The data:

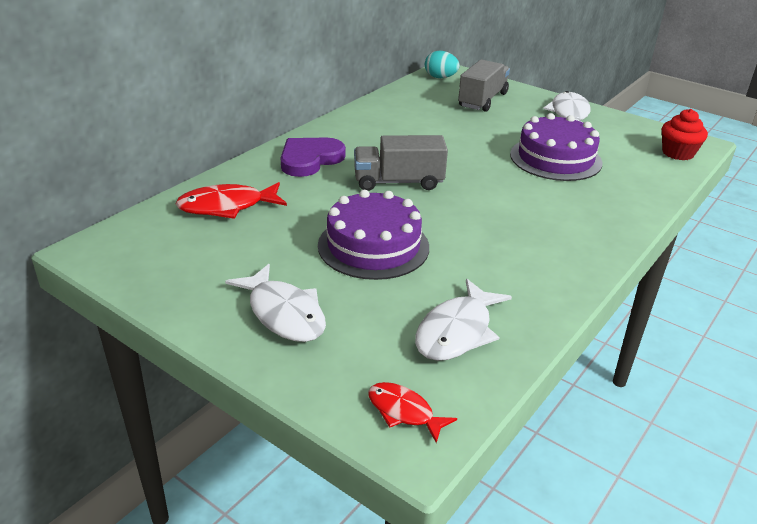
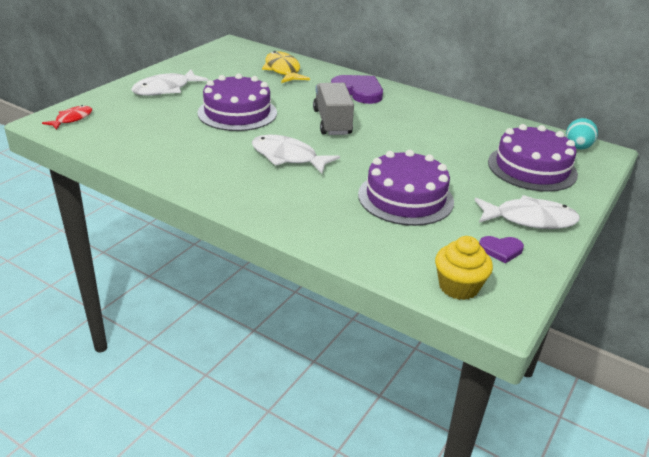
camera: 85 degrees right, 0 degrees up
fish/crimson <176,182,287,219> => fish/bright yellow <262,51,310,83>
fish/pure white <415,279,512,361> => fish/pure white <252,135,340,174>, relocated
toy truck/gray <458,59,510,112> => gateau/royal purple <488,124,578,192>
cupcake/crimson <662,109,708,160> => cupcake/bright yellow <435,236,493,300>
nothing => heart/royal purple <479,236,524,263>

Your goal: Return only the number of lines in the material with the word "crimson" in them.

Response: 2